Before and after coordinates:
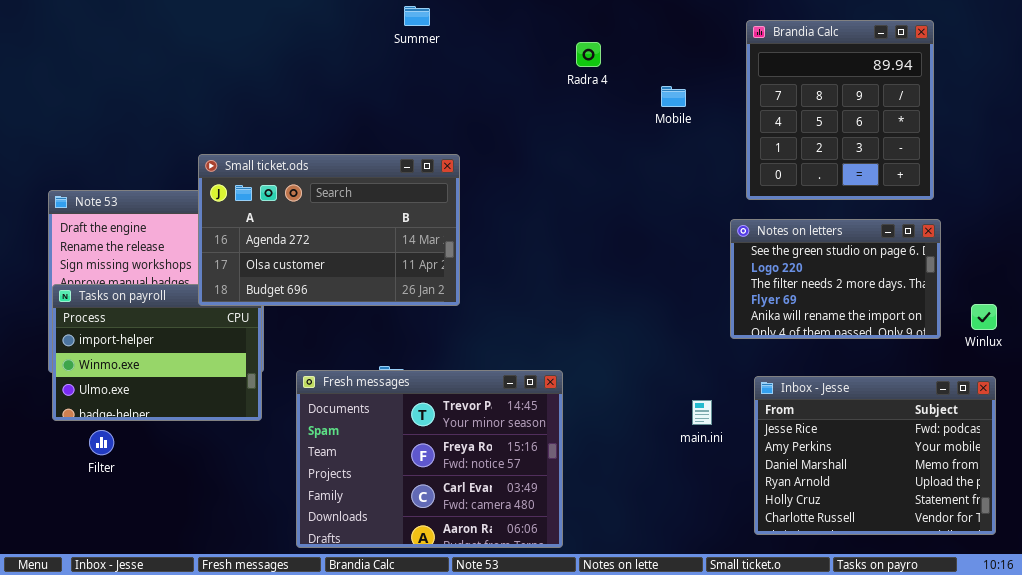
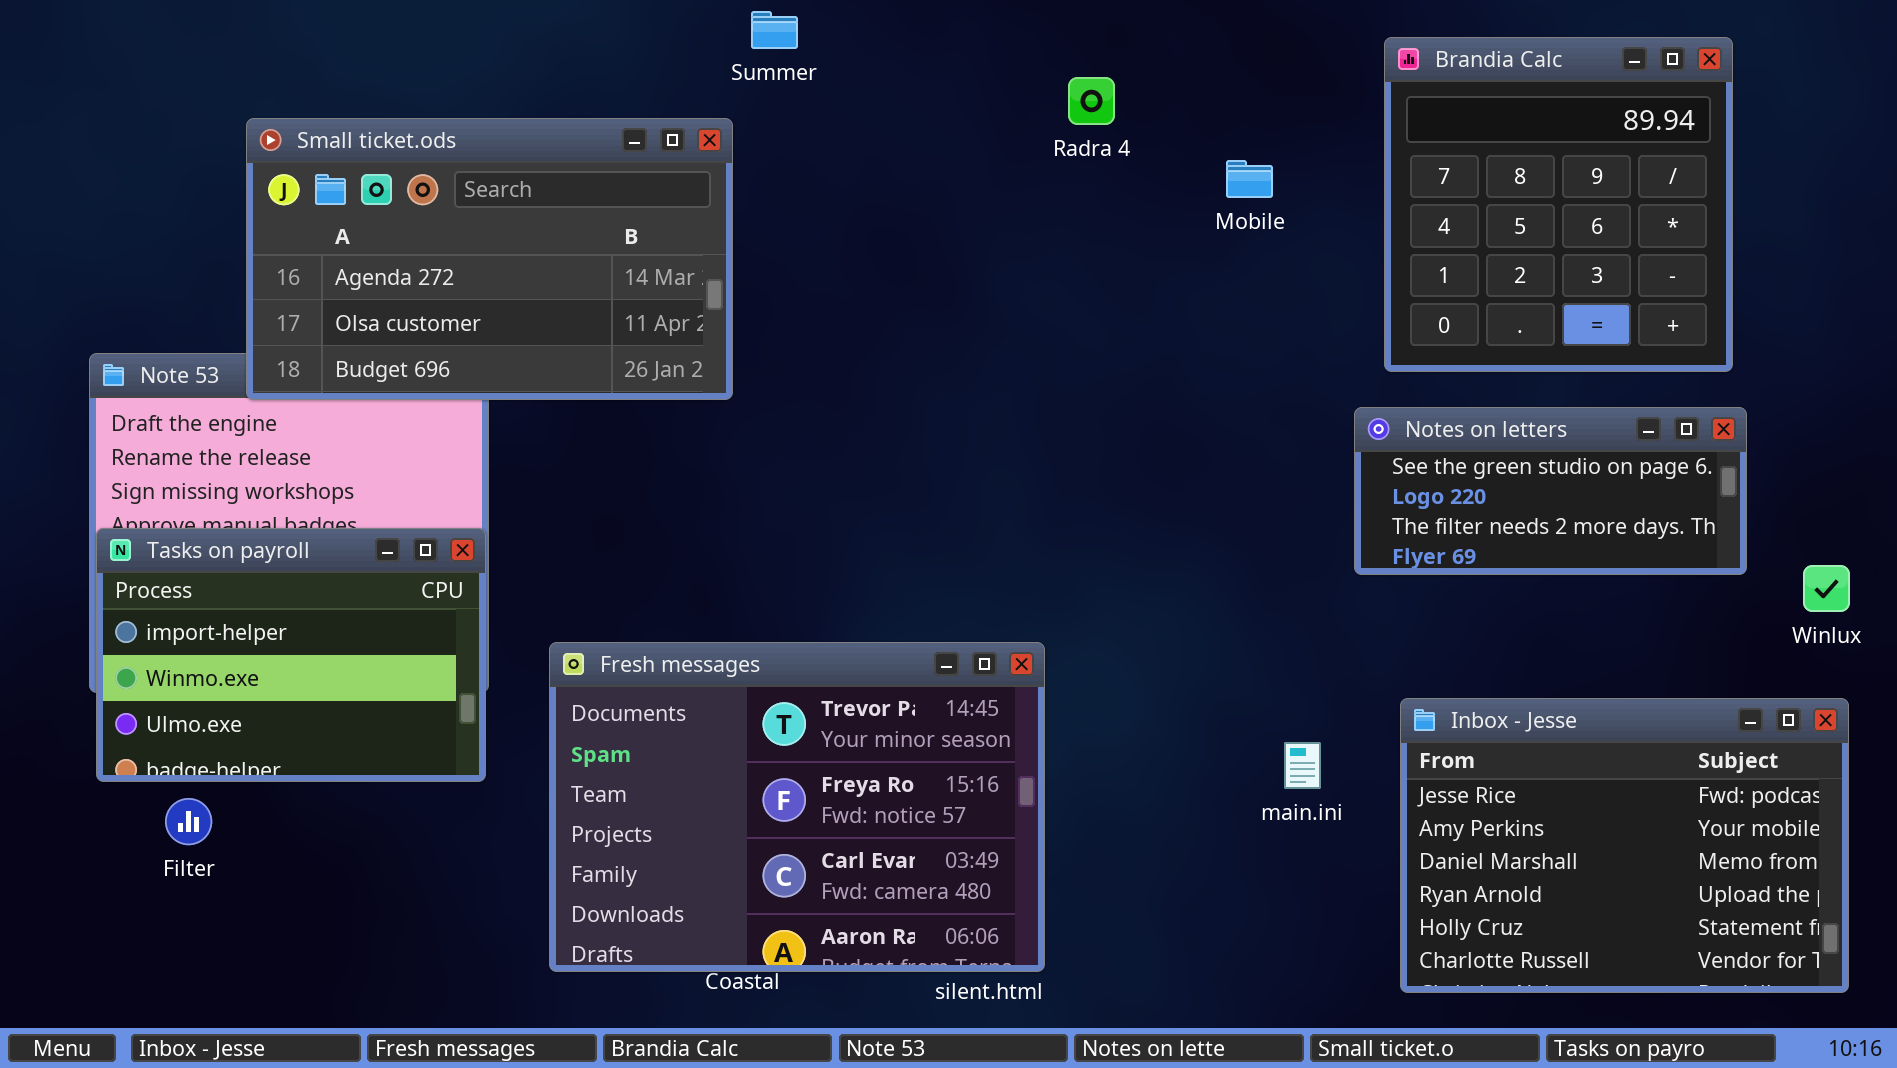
Small ticket.ods: [198,154,460,306] -> [246,118,733,400], moved
Notes on letters: [730,219,941,339] -> [1354,407,1747,575], resized
Fresh messages: [296,370,563,548] -> [549,642,1045,972], moved

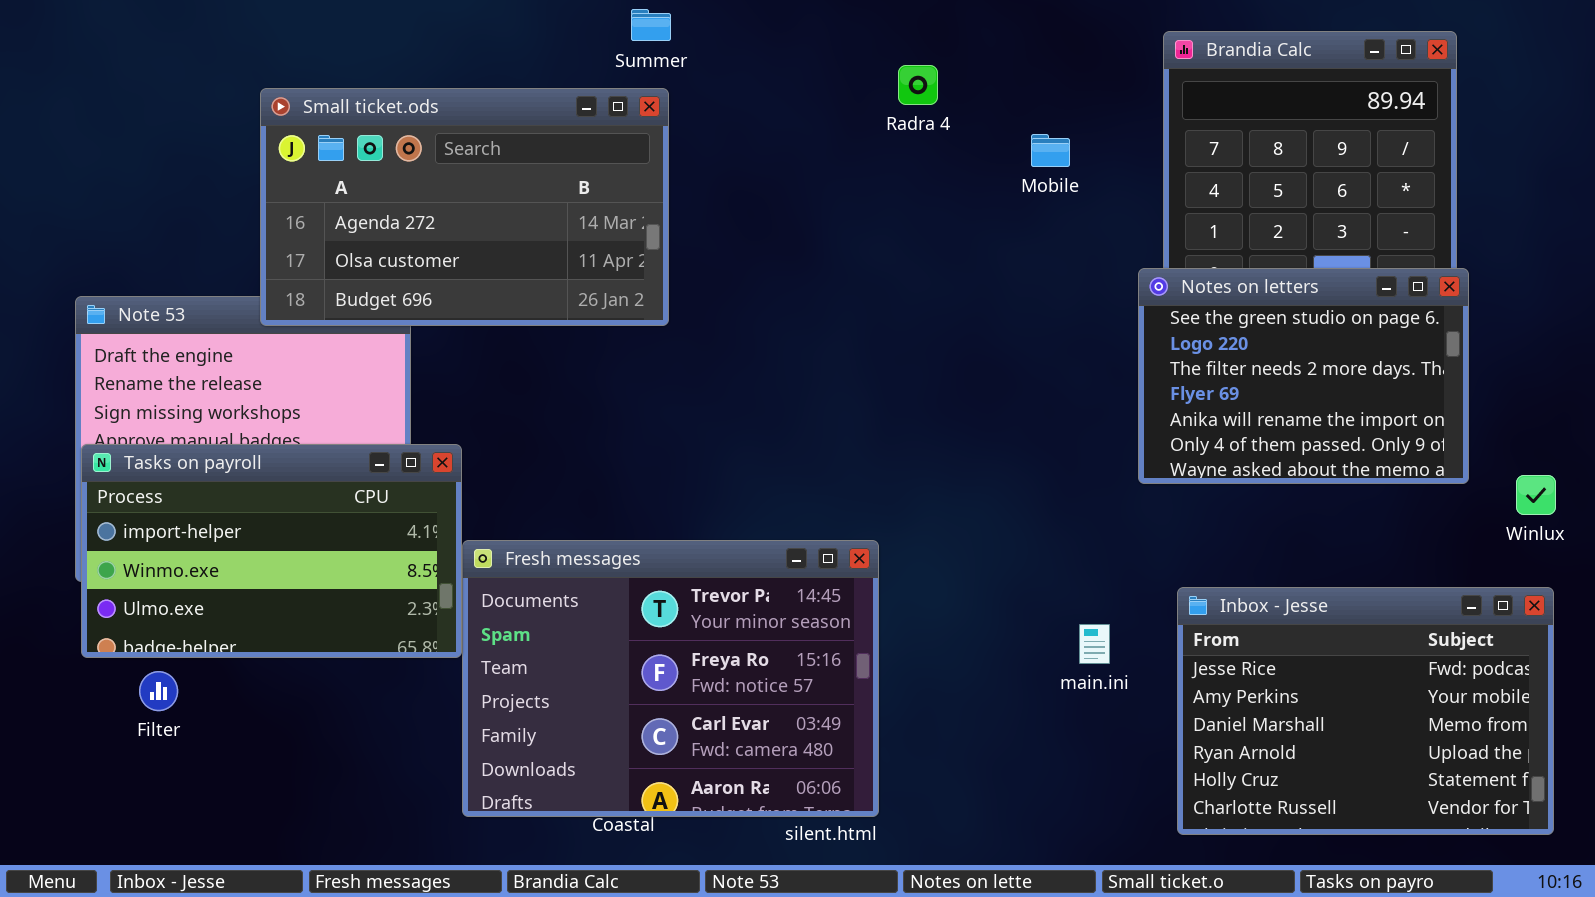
Small ticket.ods: [246,118,733,400] -> [260,88,669,326], moved
Notes on letters: [1354,407,1747,575] -> [1138,268,1469,484], resized
Tasks on payroll: [96,528,486,782] -> [81,444,462,658], resized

## Your goal
Each record should appear again exactly as it stands, with no picture included.

## Result of the exercise
Small ticket.ods: [198,154,460,306] -> [246,118,733,400], moved
Notes on letters: [730,219,941,339] -> [1354,407,1747,575], resized
Fresh messages: [296,370,563,548] -> [549,642,1045,972], moved

Small ticket.ods: [246,118,733,400] -> [260,88,669,326], moved
Notes on letters: [1354,407,1747,575] -> [1138,268,1469,484], resized
Tasks on payroll: [96,528,486,782] -> [81,444,462,658], resized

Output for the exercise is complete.